Stored data:
####
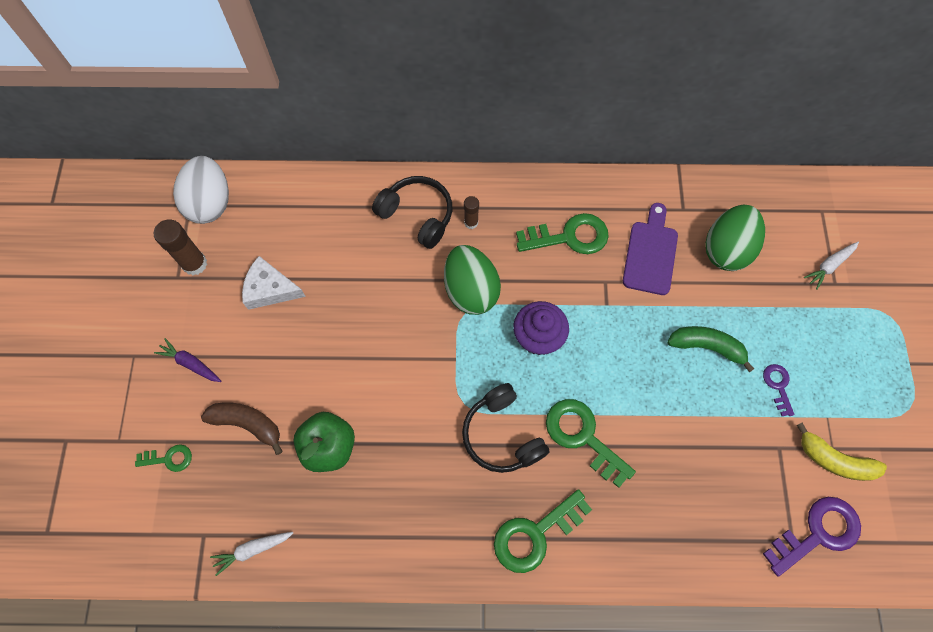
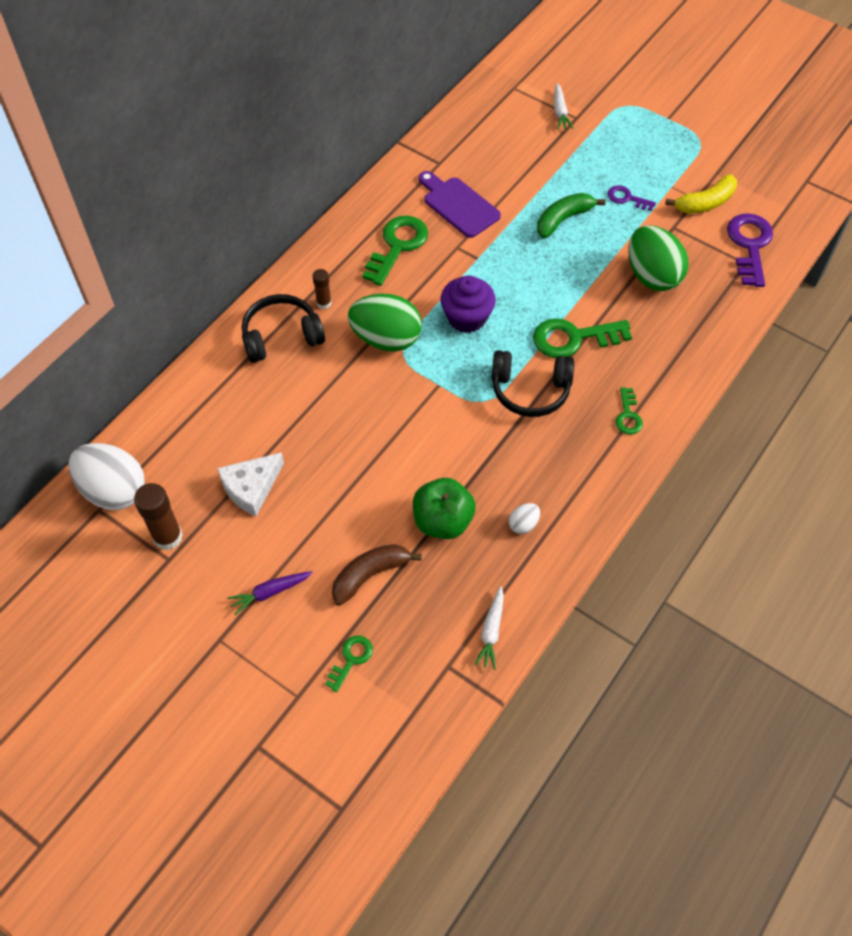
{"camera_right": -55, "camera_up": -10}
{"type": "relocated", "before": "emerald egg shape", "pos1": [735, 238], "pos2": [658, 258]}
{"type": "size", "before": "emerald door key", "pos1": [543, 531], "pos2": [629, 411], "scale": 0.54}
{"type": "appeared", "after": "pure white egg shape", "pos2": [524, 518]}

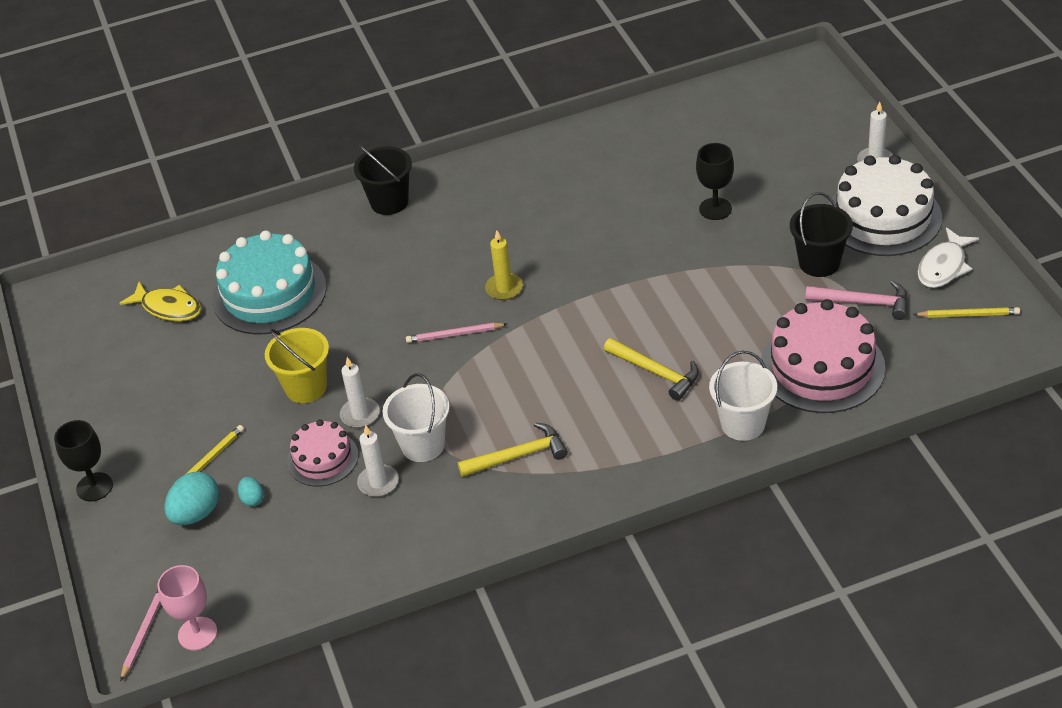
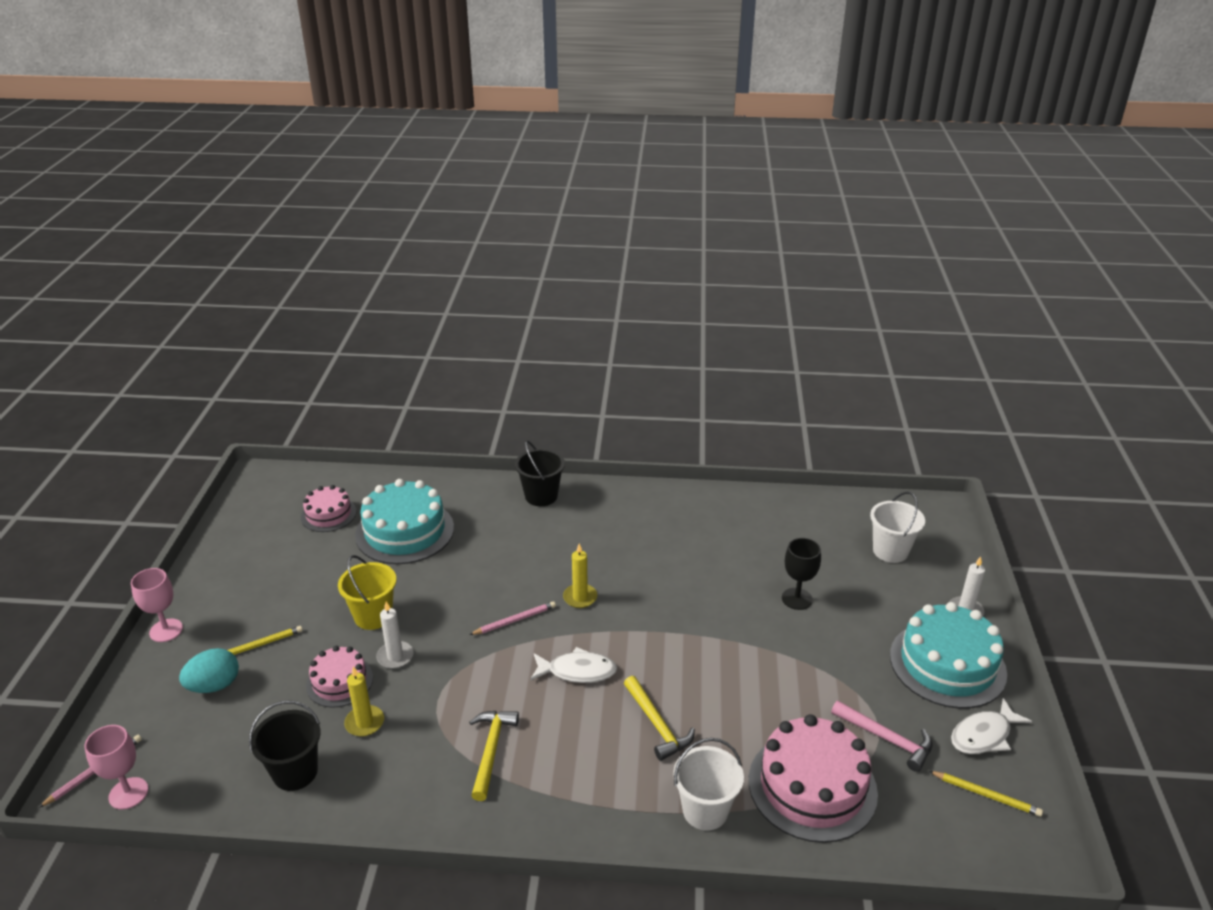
{"camera_right": 20, "camera_up": -10}
{"type": "colour", "before": "pure white gateau", "after": "teal gateau", "pos1": [885, 205], "pos2": [948, 655]}
{"type": "relocated", "before": "ebony sand bucket", "pos1": [821, 234], "pos2": [285, 746]}
{"type": "exchanged", "before": "golden fish", "after": "rose-pink gateau", "pos1": [160, 301], "pos2": [329, 508]}
{"type": "spun", "before": "rose-pink lead pencil", "pos1": [456, 333], "pos2": [512, 618], "turn": 135}
{"type": "relocated", "before": "pure white sand bucket", "pos1": [416, 418], "pos2": [897, 527]}
{"type": "colour", "before": "ebony wine glass", "after": "rose-pink wine glass", "pos1": [83, 460], "pos2": [157, 605]}
{"type": "spun", "before": "golden claw hammer", "pos1": [513, 449], "pos2": [494, 756], "turn": -90}
{"type": "colour", "before": "pure white wax candle", "after": "golden wax candle", "pos1": [378, 461], "pos2": [364, 701]}
{"type": "missing", "before": "teal egg shape", "pos1": [251, 491]}
{"type": "appeared", "after": "pure white fish", "pos2": [573, 665]}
####
**WHAT TO PRODUCE**. Verbatim output of every entry above is required, though pictures are to be left out.

**TASK SOLUTION**.
{"camera_right": -55, "camera_up": -10}
{"type": "relocated", "before": "emerald egg shape", "pos1": [735, 238], "pos2": [658, 258]}
{"type": "size", "before": "emerald door key", "pos1": [543, 531], "pos2": [629, 411], "scale": 0.54}
{"type": "appeared", "after": "pure white egg shape", "pos2": [524, 518]}

{"camera_right": 20, "camera_up": -10}
{"type": "colour", "before": "pure white gateau", "after": "teal gateau", "pos1": [885, 205], "pos2": [948, 655]}
{"type": "relocated", "before": "ebony sand bucket", "pos1": [821, 234], "pos2": [285, 746]}
{"type": "exchanged", "before": "golden fish", "after": "rose-pink gateau", "pos1": [160, 301], "pos2": [329, 508]}
{"type": "spun", "before": "rose-pink lead pencil", "pos1": [456, 333], "pos2": [512, 618], "turn": 135}
{"type": "relocated", "before": "pure white sand bucket", "pos1": [416, 418], "pos2": [897, 527]}
{"type": "colour", "before": "ebony wine glass", "after": "rose-pink wine glass", "pos1": [83, 460], "pos2": [157, 605]}
{"type": "spun", "before": "golden claw hammer", "pos1": [513, 449], "pos2": [494, 756], "turn": -90}
{"type": "colour", "before": "pure white wax candle", "after": "golden wax candle", "pos1": [378, 461], "pos2": [364, 701]}
{"type": "missing", "before": "teal egg shape", "pos1": [251, 491]}
{"type": "appeared", "after": "pure white fish", "pos2": [573, 665]}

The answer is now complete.